Dataset excerpts
--------------------------------

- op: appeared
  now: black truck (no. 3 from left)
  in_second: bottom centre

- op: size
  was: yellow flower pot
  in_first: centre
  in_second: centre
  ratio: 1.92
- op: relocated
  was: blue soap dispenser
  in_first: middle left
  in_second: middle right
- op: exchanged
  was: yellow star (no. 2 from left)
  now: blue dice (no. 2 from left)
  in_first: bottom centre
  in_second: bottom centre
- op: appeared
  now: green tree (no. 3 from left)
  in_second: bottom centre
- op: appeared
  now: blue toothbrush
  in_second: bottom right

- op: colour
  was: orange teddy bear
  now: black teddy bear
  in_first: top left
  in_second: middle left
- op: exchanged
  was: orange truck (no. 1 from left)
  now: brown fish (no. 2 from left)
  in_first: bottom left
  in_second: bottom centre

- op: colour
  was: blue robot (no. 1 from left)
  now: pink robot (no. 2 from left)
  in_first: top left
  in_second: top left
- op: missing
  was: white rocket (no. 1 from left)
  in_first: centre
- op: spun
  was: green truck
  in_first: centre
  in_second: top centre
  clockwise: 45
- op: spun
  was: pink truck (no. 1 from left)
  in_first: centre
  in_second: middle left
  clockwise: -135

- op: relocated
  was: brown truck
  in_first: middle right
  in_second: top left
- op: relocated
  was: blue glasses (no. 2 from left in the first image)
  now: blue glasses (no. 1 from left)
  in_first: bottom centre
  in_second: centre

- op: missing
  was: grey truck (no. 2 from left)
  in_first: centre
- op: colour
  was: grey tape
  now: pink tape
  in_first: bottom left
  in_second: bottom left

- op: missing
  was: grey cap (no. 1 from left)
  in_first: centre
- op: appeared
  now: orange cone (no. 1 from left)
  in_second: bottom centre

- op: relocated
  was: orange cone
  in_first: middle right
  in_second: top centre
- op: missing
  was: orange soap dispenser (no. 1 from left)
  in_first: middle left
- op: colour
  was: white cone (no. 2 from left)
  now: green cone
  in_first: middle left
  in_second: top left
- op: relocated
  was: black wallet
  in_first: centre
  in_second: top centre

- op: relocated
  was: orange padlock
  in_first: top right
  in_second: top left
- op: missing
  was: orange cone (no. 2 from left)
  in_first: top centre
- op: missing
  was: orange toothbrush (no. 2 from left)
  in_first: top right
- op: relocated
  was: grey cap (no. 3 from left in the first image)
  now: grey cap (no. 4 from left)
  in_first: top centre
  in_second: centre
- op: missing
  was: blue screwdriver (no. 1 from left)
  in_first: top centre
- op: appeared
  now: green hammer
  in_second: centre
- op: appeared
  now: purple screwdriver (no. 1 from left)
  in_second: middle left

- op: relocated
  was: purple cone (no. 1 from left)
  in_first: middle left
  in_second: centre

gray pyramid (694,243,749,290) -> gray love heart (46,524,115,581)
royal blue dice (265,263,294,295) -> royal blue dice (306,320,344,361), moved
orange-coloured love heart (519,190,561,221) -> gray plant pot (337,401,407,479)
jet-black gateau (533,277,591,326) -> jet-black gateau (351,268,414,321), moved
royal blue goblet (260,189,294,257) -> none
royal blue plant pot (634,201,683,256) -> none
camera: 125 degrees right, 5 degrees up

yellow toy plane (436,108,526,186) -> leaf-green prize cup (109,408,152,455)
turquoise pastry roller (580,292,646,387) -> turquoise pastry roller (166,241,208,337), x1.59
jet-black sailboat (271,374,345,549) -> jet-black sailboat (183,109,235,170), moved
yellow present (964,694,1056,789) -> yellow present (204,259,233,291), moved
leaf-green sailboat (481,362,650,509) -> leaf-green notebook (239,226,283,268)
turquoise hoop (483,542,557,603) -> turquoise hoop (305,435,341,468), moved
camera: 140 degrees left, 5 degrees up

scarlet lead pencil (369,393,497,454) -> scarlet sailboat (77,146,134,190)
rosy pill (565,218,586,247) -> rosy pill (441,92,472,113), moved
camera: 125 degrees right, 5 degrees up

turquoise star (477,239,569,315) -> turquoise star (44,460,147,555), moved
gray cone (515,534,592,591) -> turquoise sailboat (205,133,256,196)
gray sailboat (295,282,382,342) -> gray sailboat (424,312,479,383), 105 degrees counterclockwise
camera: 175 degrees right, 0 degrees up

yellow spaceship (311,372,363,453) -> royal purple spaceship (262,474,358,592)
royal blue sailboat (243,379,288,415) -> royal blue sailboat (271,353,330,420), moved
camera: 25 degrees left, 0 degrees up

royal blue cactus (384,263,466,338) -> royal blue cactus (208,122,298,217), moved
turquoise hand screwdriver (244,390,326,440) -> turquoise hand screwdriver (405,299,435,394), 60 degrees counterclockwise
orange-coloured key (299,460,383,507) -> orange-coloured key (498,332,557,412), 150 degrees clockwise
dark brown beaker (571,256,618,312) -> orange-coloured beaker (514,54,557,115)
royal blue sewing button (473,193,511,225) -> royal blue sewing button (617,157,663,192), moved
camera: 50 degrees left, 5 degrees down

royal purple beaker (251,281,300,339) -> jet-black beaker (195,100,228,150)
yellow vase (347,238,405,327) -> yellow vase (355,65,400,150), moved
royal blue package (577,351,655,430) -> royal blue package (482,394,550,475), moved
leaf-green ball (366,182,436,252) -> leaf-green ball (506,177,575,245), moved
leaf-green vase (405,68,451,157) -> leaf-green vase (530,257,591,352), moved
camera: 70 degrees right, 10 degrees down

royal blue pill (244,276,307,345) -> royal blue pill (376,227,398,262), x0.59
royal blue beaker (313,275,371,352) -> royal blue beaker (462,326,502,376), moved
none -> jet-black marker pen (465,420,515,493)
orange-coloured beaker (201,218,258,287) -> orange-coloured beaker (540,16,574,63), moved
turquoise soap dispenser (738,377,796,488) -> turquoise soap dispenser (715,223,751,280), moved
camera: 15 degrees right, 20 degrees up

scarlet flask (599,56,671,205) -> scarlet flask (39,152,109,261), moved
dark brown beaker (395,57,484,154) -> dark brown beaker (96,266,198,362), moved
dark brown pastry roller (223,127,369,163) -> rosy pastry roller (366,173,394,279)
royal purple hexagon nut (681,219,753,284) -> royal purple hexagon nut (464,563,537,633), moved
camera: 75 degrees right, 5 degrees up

--------------------------------

What you should do: Each record above should be given again exactly as it appears.

Answer box:
- op: appeared
  now: black truck (no. 3 from left)
  in_second: bottom centre

- op: size
  was: yellow flower pot
  in_first: centre
  in_second: centre
  ratio: 1.92
- op: relocated
  was: blue soap dispenser
  in_first: middle left
  in_second: middle right
- op: exchanged
  was: yellow star (no. 2 from left)
  now: blue dice (no. 2 from left)
  in_first: bottom centre
  in_second: bottom centre
- op: appeared
  now: green tree (no. 3 from left)
  in_second: bottom centre
- op: appeared
  now: blue toothbrush
  in_second: bottom right

- op: colour
  was: orange teddy bear
  now: black teddy bear
  in_first: top left
  in_second: middle left
- op: exchanged
  was: orange truck (no. 1 from left)
  now: brown fish (no. 2 from left)
  in_first: bottom left
  in_second: bottom centre

- op: colour
  was: blue robot (no. 1 from left)
  now: pink robot (no. 2 from left)
  in_first: top left
  in_second: top left
- op: missing
  was: white rocket (no. 1 from left)
  in_first: centre
- op: spun
  was: green truck
  in_first: centre
  in_second: top centre
  clockwise: 45
- op: spun
  was: pink truck (no. 1 from left)
  in_first: centre
  in_second: middle left
  clockwise: -135

- op: relocated
  was: brown truck
  in_first: middle right
  in_second: top left
- op: relocated
  was: blue glasses (no. 2 from left in the first image)
  now: blue glasses (no. 1 from left)
  in_first: bottom centre
  in_second: centre

- op: missing
  was: grey truck (no. 2 from left)
  in_first: centre
- op: colour
  was: grey tape
  now: pink tape
  in_first: bottom left
  in_second: bottom left

- op: missing
  was: grey cap (no. 1 from left)
  in_first: centre
- op: appeared
  now: orange cone (no. 1 from left)
  in_second: bottom centre

- op: relocated
  was: orange cone
  in_first: middle right
  in_second: top centre
- op: missing
  was: orange soap dispenser (no. 1 from left)
  in_first: middle left
- op: colour
  was: white cone (no. 2 from left)
  now: green cone
  in_first: middle left
  in_second: top left
- op: relocated
  was: black wallet
  in_first: centre
  in_second: top centre

- op: relocated
  was: orange padlock
  in_first: top right
  in_second: top left
- op: missing
  was: orange cone (no. 2 from left)
  in_first: top centre
- op: missing
  was: orange toothbrush (no. 2 from left)
  in_first: top right
- op: relocated
  was: grey cap (no. 3 from left in the first image)
  now: grey cap (no. 4 from left)
  in_first: top centre
  in_second: centre
- op: missing
  was: blue screwdriver (no. 1 from left)
  in_first: top centre
- op: appeared
  now: green hammer
  in_second: centre
- op: appeared
  now: purple screwdriver (no. 1 from left)
  in_second: middle left

- op: relocated
  was: purple cone (no. 1 from left)
  in_first: middle left
  in_second: centre

gray pyramid (694,243,749,290) -> gray love heart (46,524,115,581)
royal blue dice (265,263,294,295) -> royal blue dice (306,320,344,361), moved
orange-coloured love heart (519,190,561,221) -> gray plant pot (337,401,407,479)
jet-black gateau (533,277,591,326) -> jet-black gateau (351,268,414,321), moved
royal blue goblet (260,189,294,257) -> none
royal blue plant pot (634,201,683,256) -> none
camera: 125 degrees right, 5 degrees up

yellow toy plane (436,108,526,186) -> leaf-green prize cup (109,408,152,455)
turquoise pastry roller (580,292,646,387) -> turquoise pastry roller (166,241,208,337), x1.59
jet-black sailboat (271,374,345,549) -> jet-black sailboat (183,109,235,170), moved
yellow present (964,694,1056,789) -> yellow present (204,259,233,291), moved
leaf-green sailboat (481,362,650,509) -> leaf-green notebook (239,226,283,268)
turquoise hoop (483,542,557,603) -> turquoise hoop (305,435,341,468), moved
camera: 140 degrees left, 5 degrees up

scarlet lead pencil (369,393,497,454) -> scarlet sailboat (77,146,134,190)
rosy pill (565,218,586,247) -> rosy pill (441,92,472,113), moved
camera: 125 degrees right, 5 degrees up

turquoise star (477,239,569,315) -> turquoise star (44,460,147,555), moved
gray cone (515,534,592,591) -> turquoise sailboat (205,133,256,196)
gray sailboat (295,282,382,342) -> gray sailboat (424,312,479,383), 105 degrees counterclockwise
camera: 175 degrees right, 0 degrees up

yellow spaceship (311,372,363,453) -> royal purple spaceship (262,474,358,592)
royal blue sailboat (243,379,288,415) -> royal blue sailboat (271,353,330,420), moved
camera: 25 degrees left, 0 degrees up

royal blue cactus (384,263,466,338) -> royal blue cactus (208,122,298,217), moved
turquoise hand screwdriver (244,390,326,440) -> turquoise hand screwdriver (405,299,435,394), 60 degrees counterclockwise
orange-coloured key (299,460,383,507) -> orange-coloured key (498,332,557,412), 150 degrees clockwise
dark brown beaker (571,256,618,312) -> orange-coloured beaker (514,54,557,115)
royal blue sewing button (473,193,511,225) -> royal blue sewing button (617,157,663,192), moved
camera: 50 degrees left, 5 degrees down

royal purple beaker (251,281,300,339) -> jet-black beaker (195,100,228,150)
yellow vase (347,238,405,327) -> yellow vase (355,65,400,150), moved
royal blue package (577,351,655,430) -> royal blue package (482,394,550,475), moved
leaf-green ball (366,182,436,252) -> leaf-green ball (506,177,575,245), moved
leaf-green vase (405,68,451,157) -> leaf-green vase (530,257,591,352), moved
camera: 70 degrees right, 10 degrees down

royal blue pill (244,276,307,345) -> royal blue pill (376,227,398,262), x0.59
royal blue beaker (313,275,371,352) -> royal blue beaker (462,326,502,376), moved
none -> jet-black marker pen (465,420,515,493)
orange-coloured beaker (201,218,258,287) -> orange-coloured beaker (540,16,574,63), moved
turquoise soap dispenser (738,377,796,488) -> turquoise soap dispenser (715,223,751,280), moved
camera: 15 degrees right, 20 degrees up

scarlet flask (599,56,671,205) -> scarlet flask (39,152,109,261), moved
dark brown beaker (395,57,484,154) -> dark brown beaker (96,266,198,362), moved
dark brown pastry roller (223,127,369,163) -> rosy pastry roller (366,173,394,279)
royal purple hexagon nut (681,219,753,284) -> royal purple hexagon nut (464,563,537,633), moved
camera: 75 degrees right, 5 degrees up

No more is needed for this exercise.